*** Begin section ***

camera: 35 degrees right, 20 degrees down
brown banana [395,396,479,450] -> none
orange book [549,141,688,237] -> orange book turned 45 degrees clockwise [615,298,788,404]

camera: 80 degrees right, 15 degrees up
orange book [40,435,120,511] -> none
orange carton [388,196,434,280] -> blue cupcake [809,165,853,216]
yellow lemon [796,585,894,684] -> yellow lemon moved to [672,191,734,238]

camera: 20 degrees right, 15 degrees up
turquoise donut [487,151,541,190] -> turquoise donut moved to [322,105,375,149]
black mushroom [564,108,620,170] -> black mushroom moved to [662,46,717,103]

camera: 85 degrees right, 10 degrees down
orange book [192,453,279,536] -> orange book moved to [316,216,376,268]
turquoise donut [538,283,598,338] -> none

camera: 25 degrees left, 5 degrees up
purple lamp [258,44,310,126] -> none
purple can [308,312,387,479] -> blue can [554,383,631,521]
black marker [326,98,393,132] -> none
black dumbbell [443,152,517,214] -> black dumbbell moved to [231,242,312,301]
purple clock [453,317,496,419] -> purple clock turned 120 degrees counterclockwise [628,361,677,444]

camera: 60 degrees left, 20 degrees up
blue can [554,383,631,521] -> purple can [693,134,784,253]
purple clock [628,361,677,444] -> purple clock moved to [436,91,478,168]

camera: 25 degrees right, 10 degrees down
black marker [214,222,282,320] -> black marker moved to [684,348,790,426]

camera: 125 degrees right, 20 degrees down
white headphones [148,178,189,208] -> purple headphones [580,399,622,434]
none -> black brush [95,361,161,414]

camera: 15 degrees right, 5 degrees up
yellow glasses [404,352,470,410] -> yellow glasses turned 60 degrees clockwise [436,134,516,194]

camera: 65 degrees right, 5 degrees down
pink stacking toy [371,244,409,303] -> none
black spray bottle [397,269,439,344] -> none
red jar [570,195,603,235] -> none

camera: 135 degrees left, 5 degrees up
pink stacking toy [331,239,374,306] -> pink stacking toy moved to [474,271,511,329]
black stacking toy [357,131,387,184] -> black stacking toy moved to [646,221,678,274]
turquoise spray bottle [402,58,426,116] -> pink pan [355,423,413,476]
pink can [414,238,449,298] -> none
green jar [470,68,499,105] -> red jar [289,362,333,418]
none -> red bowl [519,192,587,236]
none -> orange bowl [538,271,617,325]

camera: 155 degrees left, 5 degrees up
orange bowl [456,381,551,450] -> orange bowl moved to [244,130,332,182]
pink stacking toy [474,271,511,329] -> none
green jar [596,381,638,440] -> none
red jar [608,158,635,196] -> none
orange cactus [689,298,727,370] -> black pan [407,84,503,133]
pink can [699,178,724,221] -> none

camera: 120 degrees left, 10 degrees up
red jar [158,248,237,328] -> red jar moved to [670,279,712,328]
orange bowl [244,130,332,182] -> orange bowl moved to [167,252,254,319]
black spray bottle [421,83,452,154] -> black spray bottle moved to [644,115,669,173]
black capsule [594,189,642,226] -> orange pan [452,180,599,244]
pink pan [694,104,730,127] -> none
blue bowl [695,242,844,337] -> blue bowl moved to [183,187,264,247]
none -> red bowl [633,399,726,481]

*** End section ***

Precisely reproduce the lines of the entries, beginning at the first and ending at the one containing "camera: 85 degrees right, 10 degrees down". Add nothing.

camera: 35 degrees right, 20 degrees down
brown banana [395,396,479,450] -> none
orange book [549,141,688,237] -> orange book turned 45 degrees clockwise [615,298,788,404]

camera: 80 degrees right, 15 degrees up
orange book [40,435,120,511] -> none
orange carton [388,196,434,280] -> blue cupcake [809,165,853,216]
yellow lemon [796,585,894,684] -> yellow lemon moved to [672,191,734,238]

camera: 20 degrees right, 15 degrees up
turquoise donut [487,151,541,190] -> turquoise donut moved to [322,105,375,149]
black mushroom [564,108,620,170] -> black mushroom moved to [662,46,717,103]

camera: 85 degrees right, 10 degrees down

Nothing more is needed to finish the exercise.